▸ **What you should do**:
Keep every word of the entries and print them exactly; the pictures stay out.

*** Block opens ***

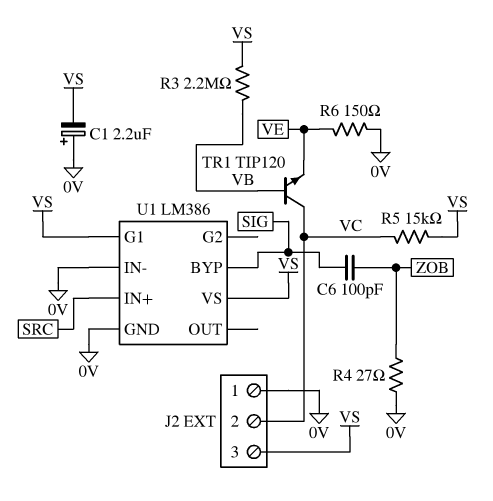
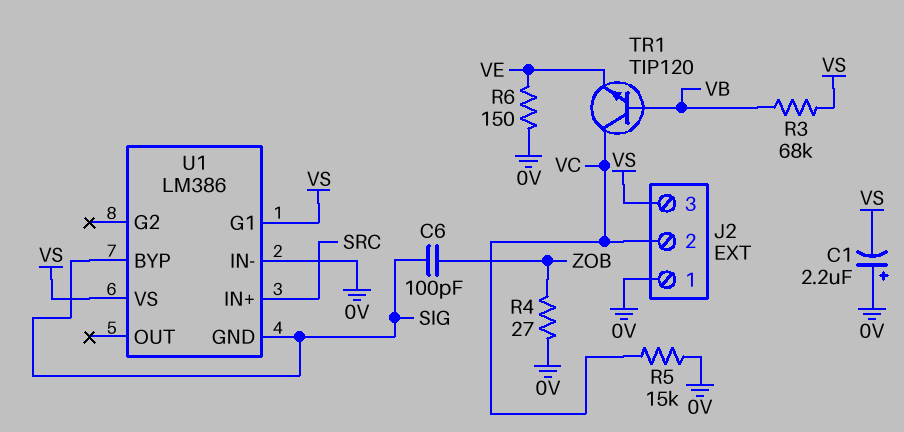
R3: 2.2M (VB, VS) -> 68k (VB, VS)
R5: 15k (VC, VS) -> 15k (0V, VC)
U1 pin GND: 0V -> SIG

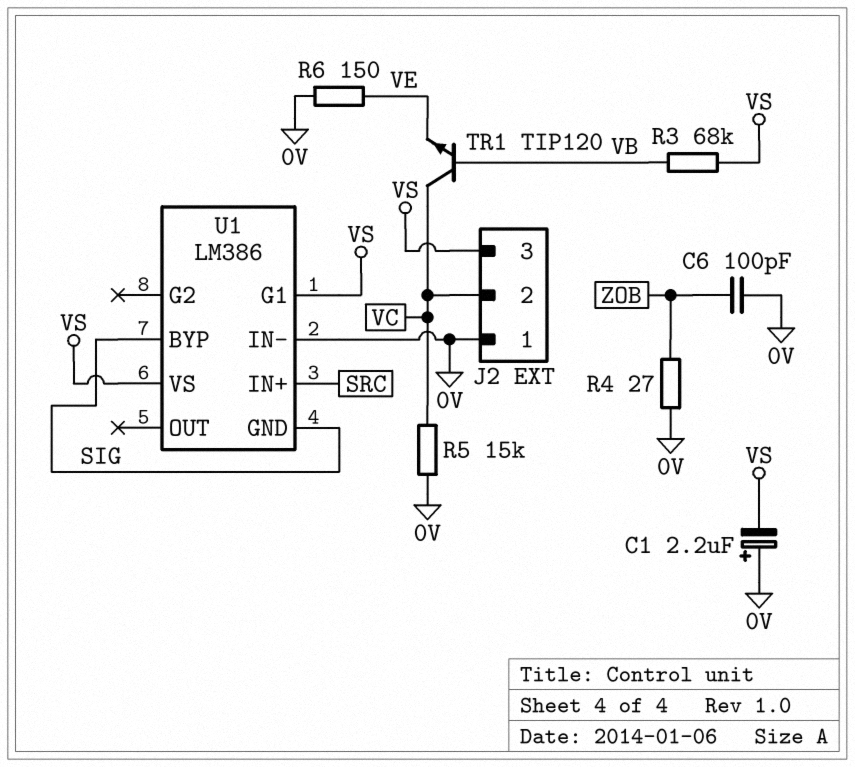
C6: 100pF (SIG, ZOB) -> 100pF (0V, ZOB)

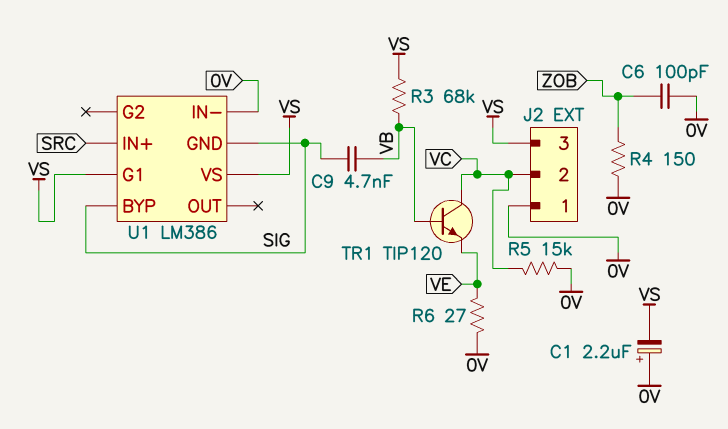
C9: none -> 4.7nF (SIG, VB)
R4: 27 (0V, ZOB) -> 150 (0V, ZOB)
R6: 150 (0V, VE) -> 27 (0V, VE)

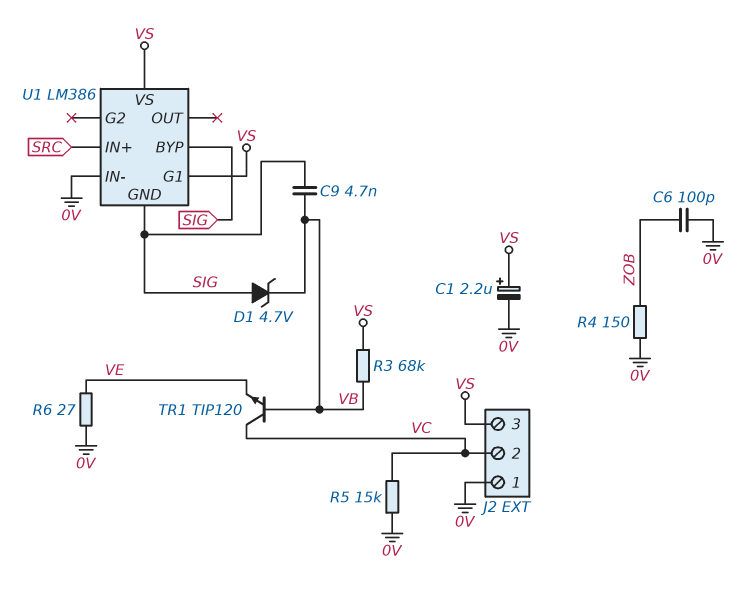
C1: 2.2uF (plus 0V, minus VS) -> 2.2uF (plus VS, minus 0V)
D1: none -> zener 4.7V (A SIG, K VB)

*** Block closes ***

▸ **Result**:
R3: 2.2M (VB, VS) -> 68k (VB, VS)
R5: 15k (VC, VS) -> 15k (0V, VC)
U1 pin GND: 0V -> SIG

C6: 100pF (SIG, ZOB) -> 100pF (0V, ZOB)

C9: none -> 4.7nF (SIG, VB)
R4: 27 (0V, ZOB) -> 150 (0V, ZOB)
R6: 150 (0V, VE) -> 27 (0V, VE)

C1: 2.2uF (plus 0V, minus VS) -> 2.2uF (plus VS, minus 0V)
D1: none -> zener 4.7V (A SIG, K VB)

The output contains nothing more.